- _MATERIALS PROVIDED_
[Start of section]

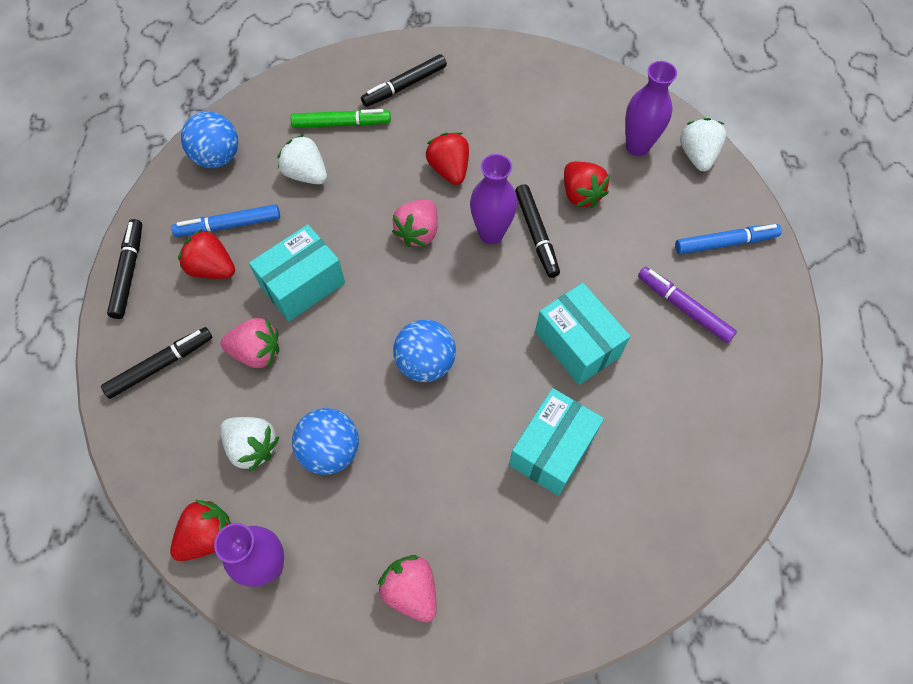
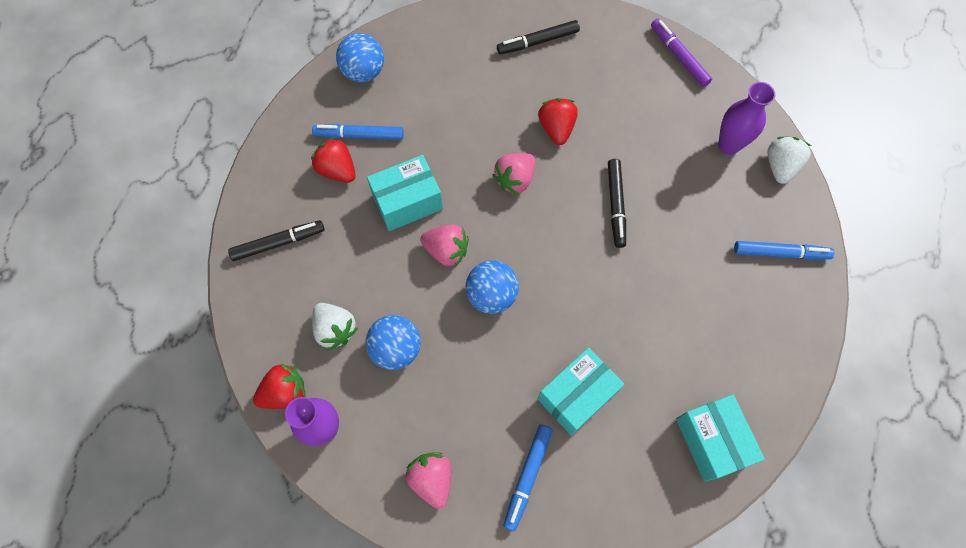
camera: 15 degrees right, 5 degrees up
black marker [107,219,142,319] -> none
pink strawberry [221,318,279,368] -> pink strawberry moved to [420,224,469,267]
white strawberry [277,134,327,184] -> none
green marker [291,109,391,128] -> none
purple vase [470,154,517,244] -> none
turquoise box [535,283,630,385] -> turquoise box moved to [676,394,765,481]
red strawberry [564,162,610,208] -> none
purple marker [638,267,737,343] -> purple marker moved to [651,19,712,87]
none -> blue marker [504,425,553,531]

[End of section]

- _TO DO_
Write down exactly the line with "pink strawberry [221,318,279,368]", then each line after it through the end of the data.

- _OUTPUT BELOW_
pink strawberry [221,318,279,368] -> pink strawberry moved to [420,224,469,267]
white strawberry [277,134,327,184] -> none
green marker [291,109,391,128] -> none
purple vase [470,154,517,244] -> none
turquoise box [535,283,630,385] -> turquoise box moved to [676,394,765,481]
red strawberry [564,162,610,208] -> none
purple marker [638,267,737,343] -> purple marker moved to [651,19,712,87]
none -> blue marker [504,425,553,531]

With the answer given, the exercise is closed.